[DATA RECORDS — start]

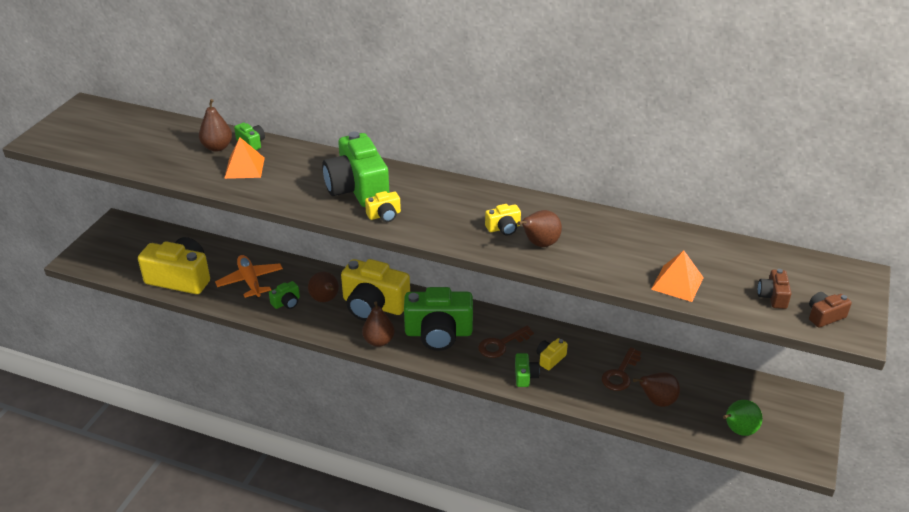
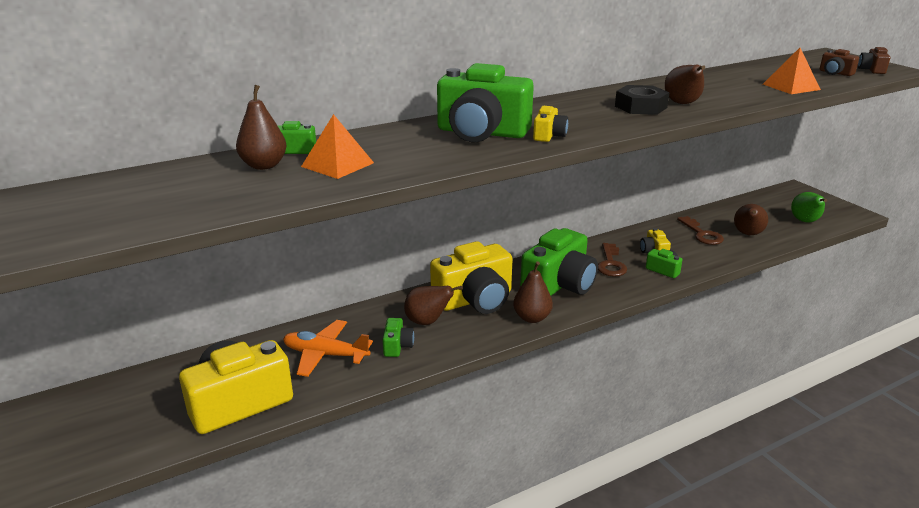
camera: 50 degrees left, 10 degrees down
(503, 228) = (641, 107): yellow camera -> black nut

[DATA RECORDS — finish]
[DATA RECORDS — start]

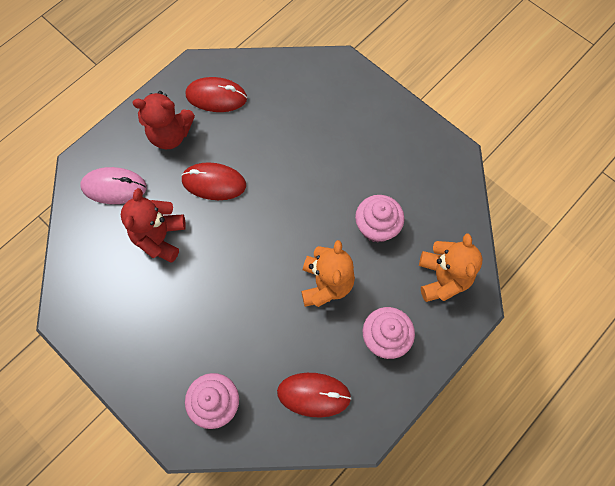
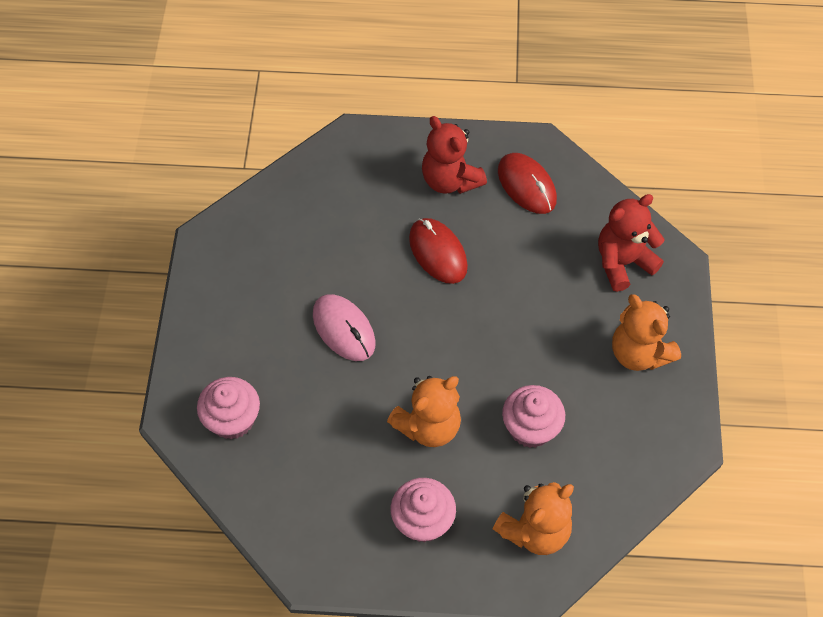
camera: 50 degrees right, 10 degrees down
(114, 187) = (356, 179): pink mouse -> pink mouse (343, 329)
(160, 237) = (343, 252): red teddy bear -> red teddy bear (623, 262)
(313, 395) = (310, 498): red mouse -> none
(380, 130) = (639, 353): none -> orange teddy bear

[DATA RECORDS — finish]

TASK ITEM
All lines in the records above with "teddy" need to be found and copied.

EXERCISE SOLUTION
(160, 237) = (343, 252): red teddy bear -> red teddy bear (623, 262)
(380, 130) = (639, 353): none -> orange teddy bear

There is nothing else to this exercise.